-- GIVEN RECORDS --

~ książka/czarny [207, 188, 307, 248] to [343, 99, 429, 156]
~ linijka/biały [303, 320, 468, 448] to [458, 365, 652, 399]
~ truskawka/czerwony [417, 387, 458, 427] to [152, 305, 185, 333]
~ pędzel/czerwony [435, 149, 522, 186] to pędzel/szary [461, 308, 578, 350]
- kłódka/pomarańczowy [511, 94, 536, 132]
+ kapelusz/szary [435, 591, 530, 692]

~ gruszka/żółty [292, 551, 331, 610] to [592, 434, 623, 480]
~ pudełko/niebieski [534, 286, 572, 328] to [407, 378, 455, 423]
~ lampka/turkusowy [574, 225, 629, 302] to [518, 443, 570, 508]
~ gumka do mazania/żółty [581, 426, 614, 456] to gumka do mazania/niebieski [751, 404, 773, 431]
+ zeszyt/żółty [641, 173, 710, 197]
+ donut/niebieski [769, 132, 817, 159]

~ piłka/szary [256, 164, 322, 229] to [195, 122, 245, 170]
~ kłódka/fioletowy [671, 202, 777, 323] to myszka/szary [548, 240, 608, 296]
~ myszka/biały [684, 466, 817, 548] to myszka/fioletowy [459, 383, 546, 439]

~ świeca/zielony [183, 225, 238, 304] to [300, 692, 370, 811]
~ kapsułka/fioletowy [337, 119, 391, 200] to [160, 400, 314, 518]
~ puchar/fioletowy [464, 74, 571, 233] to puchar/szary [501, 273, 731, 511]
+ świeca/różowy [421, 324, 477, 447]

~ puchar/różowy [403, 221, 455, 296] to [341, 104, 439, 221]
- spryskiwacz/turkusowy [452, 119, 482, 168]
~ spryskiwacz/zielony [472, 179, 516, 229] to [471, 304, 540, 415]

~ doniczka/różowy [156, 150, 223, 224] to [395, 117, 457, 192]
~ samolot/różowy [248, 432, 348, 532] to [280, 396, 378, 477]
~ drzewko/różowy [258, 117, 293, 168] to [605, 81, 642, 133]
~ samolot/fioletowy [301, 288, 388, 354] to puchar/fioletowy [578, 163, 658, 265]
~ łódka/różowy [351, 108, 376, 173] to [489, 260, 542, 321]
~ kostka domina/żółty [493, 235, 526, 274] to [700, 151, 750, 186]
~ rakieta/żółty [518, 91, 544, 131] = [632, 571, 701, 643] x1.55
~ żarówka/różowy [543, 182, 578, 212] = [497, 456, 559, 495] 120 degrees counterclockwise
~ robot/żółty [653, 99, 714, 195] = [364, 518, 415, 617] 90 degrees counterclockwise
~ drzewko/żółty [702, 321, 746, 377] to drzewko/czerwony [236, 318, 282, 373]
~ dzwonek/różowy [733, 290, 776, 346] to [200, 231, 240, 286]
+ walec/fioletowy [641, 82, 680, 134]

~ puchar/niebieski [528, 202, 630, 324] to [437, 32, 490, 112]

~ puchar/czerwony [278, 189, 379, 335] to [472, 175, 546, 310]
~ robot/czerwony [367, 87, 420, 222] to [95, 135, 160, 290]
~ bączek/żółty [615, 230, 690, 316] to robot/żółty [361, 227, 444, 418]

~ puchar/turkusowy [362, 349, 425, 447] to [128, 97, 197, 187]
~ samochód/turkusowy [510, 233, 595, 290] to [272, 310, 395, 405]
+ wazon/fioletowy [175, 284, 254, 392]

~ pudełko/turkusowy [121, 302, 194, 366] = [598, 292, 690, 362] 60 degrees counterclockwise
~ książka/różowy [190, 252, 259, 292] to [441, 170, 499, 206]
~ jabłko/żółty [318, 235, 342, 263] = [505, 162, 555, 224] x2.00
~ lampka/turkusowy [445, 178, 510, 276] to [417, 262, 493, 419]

-- WORK INSTRUCTIONS --
Please return the lines above exactly, from the first one down to the line with "- kłódka/pomarańczowy [511, 94, 536, 132]", and stop after that line.

-- ANSWER TO THIS TASK --
~ książka/czarny [207, 188, 307, 248] to [343, 99, 429, 156]
~ linijka/biały [303, 320, 468, 448] to [458, 365, 652, 399]
~ truskawka/czerwony [417, 387, 458, 427] to [152, 305, 185, 333]
~ pędzel/czerwony [435, 149, 522, 186] to pędzel/szary [461, 308, 578, 350]
- kłódka/pomarańczowy [511, 94, 536, 132]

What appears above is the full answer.